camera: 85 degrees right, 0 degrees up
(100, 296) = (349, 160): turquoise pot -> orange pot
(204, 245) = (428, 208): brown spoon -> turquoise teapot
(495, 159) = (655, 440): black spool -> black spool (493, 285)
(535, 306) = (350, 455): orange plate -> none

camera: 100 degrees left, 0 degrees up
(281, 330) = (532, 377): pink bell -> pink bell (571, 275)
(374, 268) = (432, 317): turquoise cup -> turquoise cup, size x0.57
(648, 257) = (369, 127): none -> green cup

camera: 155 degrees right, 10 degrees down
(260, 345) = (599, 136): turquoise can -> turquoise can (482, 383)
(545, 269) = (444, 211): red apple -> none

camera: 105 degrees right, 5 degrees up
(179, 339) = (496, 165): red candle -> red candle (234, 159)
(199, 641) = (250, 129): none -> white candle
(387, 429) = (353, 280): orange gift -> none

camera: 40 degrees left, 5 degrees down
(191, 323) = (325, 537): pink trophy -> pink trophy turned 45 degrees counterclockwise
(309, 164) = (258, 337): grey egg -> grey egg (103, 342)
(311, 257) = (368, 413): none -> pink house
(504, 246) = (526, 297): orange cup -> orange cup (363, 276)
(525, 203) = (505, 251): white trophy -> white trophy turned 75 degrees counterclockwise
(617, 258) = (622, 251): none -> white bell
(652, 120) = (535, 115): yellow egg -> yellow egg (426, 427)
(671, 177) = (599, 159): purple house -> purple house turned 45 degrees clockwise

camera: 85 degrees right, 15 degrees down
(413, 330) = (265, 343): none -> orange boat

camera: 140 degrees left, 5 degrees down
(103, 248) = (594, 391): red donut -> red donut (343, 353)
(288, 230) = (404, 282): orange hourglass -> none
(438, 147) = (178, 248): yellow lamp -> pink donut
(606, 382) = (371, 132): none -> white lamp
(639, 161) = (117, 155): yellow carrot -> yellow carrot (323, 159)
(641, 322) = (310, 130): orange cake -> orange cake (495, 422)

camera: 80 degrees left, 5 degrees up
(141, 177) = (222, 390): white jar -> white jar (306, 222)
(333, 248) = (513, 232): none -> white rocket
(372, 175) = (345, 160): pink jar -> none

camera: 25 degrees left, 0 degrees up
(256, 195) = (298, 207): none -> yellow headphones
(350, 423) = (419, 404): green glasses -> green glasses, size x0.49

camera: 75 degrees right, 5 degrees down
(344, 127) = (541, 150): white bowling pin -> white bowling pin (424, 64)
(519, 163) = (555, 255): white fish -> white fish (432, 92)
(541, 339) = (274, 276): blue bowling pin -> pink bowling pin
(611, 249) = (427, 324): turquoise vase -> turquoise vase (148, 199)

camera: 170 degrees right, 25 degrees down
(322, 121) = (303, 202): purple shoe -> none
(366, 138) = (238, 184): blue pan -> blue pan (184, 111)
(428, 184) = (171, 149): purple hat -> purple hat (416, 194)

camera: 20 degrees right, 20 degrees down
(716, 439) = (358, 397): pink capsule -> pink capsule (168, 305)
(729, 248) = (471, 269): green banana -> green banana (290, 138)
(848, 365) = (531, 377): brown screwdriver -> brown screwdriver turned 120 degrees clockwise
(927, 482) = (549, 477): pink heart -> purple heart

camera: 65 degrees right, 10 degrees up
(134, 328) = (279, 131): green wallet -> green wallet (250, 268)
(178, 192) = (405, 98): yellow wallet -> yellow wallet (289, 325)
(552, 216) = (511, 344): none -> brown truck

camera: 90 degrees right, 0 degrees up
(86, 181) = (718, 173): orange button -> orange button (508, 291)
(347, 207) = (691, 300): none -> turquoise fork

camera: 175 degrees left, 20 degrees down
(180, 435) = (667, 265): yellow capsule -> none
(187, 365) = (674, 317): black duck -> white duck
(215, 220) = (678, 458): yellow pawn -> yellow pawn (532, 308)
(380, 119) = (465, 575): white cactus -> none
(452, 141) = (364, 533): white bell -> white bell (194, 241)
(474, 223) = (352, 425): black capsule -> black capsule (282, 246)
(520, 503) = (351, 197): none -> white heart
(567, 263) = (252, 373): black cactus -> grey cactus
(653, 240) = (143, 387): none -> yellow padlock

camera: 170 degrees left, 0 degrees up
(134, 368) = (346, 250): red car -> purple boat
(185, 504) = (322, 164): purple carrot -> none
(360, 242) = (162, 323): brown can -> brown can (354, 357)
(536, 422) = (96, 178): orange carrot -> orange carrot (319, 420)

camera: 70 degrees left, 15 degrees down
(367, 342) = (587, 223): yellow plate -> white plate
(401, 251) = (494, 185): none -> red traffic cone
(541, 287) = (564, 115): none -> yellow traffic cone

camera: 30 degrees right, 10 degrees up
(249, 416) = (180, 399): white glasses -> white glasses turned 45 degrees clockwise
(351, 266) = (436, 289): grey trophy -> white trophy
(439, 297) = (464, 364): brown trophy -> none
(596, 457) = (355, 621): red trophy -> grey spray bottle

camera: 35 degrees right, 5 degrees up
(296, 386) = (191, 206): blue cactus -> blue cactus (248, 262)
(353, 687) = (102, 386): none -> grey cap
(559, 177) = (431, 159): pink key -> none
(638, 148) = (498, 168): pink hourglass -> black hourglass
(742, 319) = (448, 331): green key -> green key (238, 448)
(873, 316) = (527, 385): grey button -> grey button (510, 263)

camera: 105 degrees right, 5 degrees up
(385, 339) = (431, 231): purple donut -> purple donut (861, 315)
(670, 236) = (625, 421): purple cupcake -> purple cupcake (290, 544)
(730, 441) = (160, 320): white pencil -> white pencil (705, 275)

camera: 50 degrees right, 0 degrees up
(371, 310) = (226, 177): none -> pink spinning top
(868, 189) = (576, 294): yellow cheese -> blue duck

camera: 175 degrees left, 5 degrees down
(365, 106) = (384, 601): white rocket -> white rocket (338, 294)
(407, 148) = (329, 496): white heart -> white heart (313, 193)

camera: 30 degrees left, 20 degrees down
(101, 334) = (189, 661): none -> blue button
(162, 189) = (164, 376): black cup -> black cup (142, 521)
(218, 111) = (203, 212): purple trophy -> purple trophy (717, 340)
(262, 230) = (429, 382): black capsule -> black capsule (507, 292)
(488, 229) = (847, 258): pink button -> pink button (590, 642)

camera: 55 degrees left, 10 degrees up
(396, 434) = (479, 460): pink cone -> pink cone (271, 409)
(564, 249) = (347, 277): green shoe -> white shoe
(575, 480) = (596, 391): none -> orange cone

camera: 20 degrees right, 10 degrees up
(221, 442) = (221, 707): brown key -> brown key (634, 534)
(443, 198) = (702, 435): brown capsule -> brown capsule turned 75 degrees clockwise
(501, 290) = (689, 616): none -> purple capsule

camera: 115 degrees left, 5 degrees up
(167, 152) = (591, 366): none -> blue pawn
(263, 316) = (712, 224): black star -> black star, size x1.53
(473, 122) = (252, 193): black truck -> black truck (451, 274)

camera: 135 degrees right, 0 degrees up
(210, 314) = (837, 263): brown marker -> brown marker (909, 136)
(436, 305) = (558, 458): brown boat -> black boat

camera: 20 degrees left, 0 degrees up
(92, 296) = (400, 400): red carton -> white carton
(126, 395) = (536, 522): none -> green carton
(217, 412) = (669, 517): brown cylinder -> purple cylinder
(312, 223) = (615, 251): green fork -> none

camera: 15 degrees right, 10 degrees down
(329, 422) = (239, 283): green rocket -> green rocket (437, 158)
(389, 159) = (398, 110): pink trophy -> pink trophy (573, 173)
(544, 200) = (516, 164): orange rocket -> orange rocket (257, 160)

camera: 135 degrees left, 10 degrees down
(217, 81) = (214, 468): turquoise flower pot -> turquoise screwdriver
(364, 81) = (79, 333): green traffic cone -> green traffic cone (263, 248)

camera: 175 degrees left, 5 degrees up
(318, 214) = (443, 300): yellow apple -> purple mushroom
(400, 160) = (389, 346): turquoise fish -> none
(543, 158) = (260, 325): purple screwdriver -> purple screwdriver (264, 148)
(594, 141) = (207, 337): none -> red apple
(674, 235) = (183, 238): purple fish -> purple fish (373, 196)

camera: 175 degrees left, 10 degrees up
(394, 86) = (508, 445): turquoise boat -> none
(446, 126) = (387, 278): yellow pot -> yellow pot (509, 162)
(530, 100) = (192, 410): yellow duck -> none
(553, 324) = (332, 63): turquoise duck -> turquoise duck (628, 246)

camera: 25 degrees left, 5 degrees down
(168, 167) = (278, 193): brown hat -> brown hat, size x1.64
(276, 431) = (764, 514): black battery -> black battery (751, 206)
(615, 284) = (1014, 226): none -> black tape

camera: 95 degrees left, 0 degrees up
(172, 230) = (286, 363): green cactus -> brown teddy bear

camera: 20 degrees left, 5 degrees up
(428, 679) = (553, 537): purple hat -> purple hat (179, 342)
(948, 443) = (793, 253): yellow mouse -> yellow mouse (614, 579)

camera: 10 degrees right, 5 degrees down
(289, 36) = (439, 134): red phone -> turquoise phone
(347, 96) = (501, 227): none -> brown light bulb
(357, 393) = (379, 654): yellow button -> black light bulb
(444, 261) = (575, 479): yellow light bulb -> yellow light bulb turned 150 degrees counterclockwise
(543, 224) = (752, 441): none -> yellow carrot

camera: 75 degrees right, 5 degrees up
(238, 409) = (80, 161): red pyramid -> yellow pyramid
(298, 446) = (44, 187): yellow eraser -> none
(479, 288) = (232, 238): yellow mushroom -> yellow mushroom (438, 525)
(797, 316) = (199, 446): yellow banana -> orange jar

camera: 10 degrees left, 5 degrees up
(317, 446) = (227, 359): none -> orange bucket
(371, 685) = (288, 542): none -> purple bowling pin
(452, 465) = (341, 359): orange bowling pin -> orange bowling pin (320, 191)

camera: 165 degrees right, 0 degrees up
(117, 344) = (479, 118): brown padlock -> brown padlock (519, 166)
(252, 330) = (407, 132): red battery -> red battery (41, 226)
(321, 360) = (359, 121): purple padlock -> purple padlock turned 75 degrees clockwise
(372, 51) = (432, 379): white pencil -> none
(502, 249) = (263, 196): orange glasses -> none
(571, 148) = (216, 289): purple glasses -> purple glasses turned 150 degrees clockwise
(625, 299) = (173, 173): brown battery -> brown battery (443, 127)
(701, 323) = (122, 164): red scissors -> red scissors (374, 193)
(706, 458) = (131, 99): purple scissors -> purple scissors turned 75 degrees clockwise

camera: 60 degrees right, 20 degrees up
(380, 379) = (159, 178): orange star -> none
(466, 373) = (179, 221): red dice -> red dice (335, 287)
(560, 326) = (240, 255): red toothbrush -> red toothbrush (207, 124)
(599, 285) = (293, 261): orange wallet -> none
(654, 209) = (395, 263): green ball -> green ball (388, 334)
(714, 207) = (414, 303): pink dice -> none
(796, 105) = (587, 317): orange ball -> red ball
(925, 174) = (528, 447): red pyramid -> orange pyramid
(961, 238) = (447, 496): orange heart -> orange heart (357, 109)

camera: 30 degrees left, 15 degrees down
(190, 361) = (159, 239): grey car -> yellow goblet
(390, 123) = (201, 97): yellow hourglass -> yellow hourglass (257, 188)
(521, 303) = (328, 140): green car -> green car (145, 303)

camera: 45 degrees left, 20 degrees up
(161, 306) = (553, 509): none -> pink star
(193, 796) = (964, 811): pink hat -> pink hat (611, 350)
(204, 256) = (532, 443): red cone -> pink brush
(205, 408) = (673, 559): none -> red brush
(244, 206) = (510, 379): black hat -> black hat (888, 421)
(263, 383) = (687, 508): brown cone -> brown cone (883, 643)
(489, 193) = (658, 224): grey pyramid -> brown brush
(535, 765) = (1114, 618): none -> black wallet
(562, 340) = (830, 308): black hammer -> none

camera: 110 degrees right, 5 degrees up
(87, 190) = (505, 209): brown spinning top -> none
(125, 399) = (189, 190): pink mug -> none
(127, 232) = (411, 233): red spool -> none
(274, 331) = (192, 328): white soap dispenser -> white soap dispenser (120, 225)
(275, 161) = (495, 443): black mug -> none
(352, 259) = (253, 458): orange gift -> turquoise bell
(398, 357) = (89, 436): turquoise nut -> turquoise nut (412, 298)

* _Required work_
Tally the lines above that hold "wallet" and write the result as a lone number.

* _Output below_
4